• _Data for this exercise_:
▼
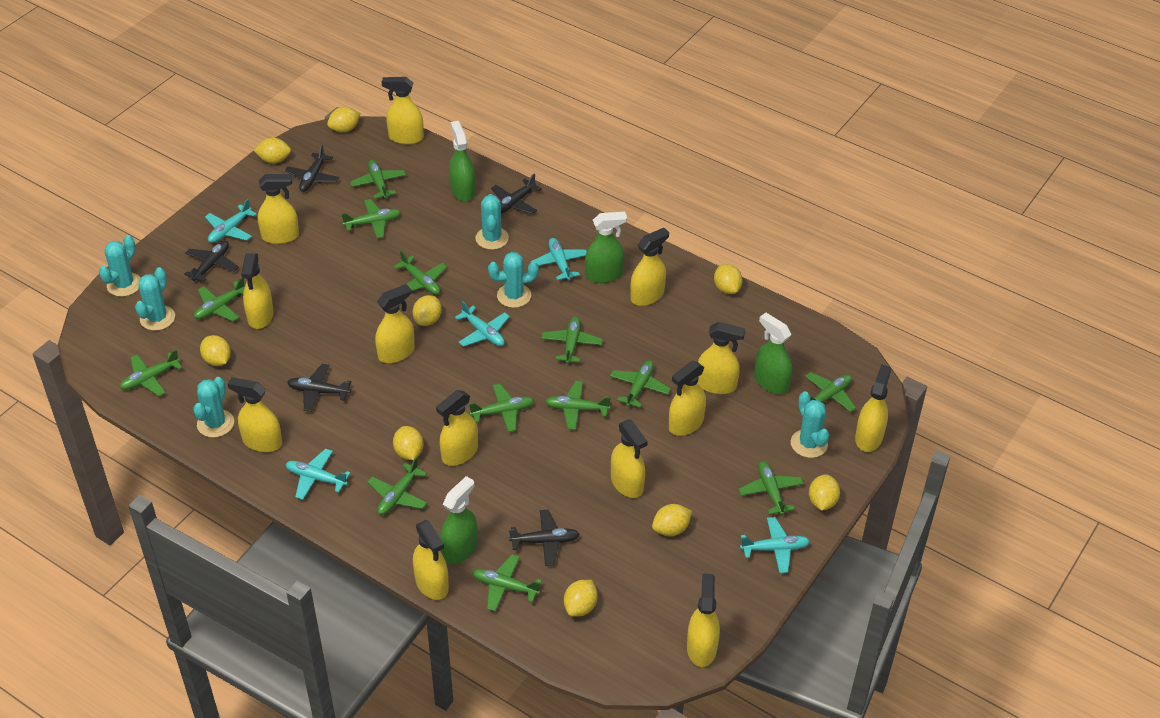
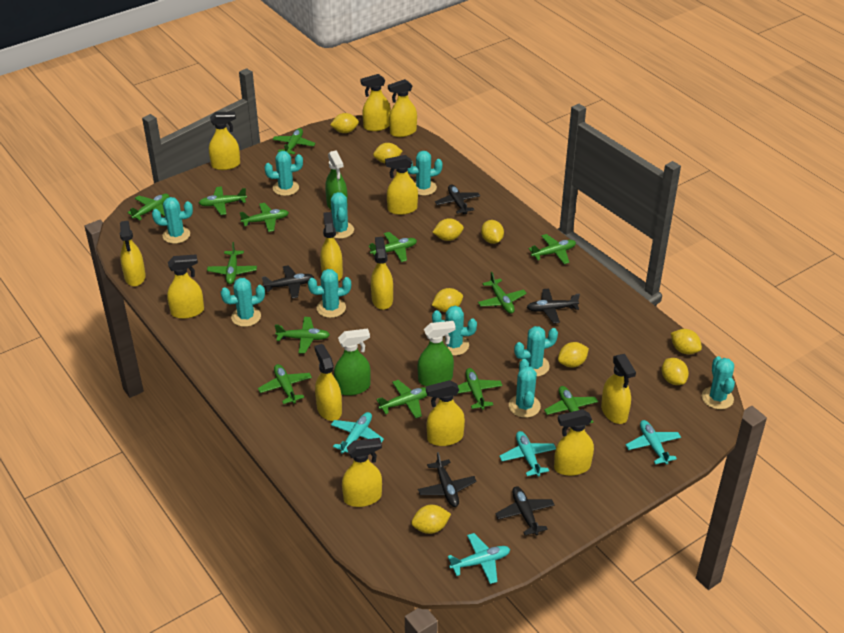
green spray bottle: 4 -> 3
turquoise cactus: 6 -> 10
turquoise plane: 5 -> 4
▲
▼
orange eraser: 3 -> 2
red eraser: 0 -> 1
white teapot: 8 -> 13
▲
▼
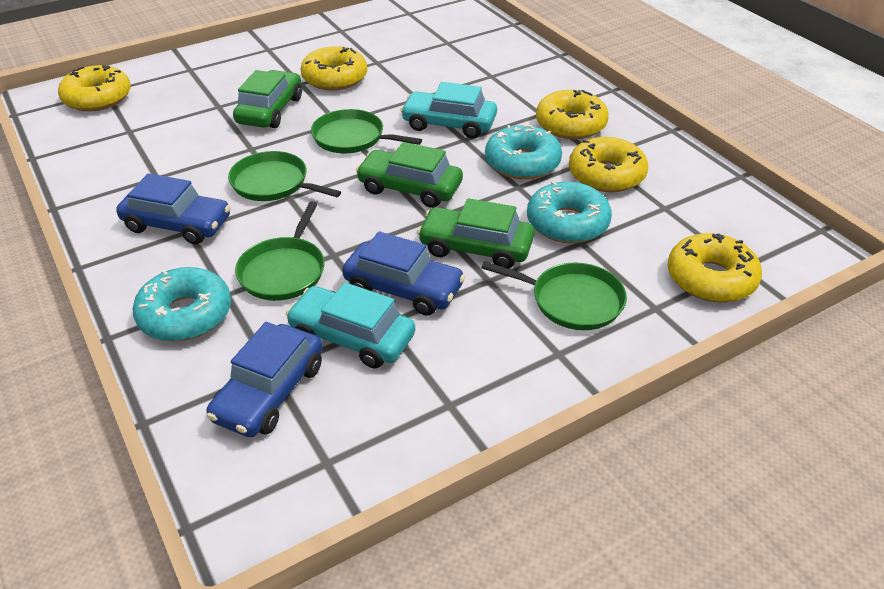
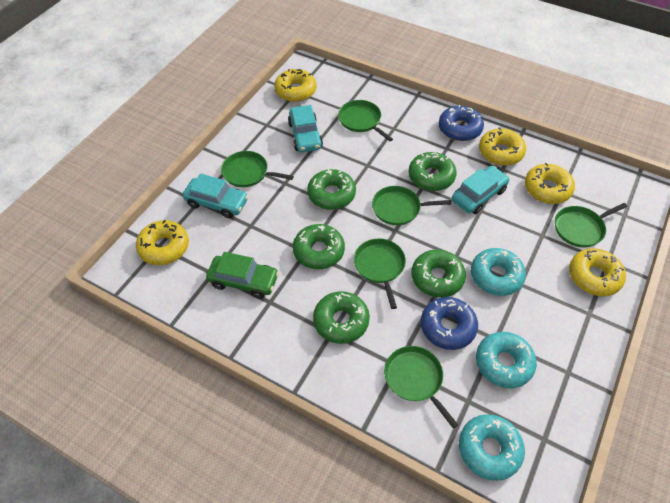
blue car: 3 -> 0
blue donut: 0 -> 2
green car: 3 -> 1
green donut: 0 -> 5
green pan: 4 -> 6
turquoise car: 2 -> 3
▲
• _Requirement_:
Copy all lines from the data above that contain the word "turquoise".

• _Your response_:
turquoise cactus: 6 -> 10
turquoise plane: 5 -> 4
turquoise car: 2 -> 3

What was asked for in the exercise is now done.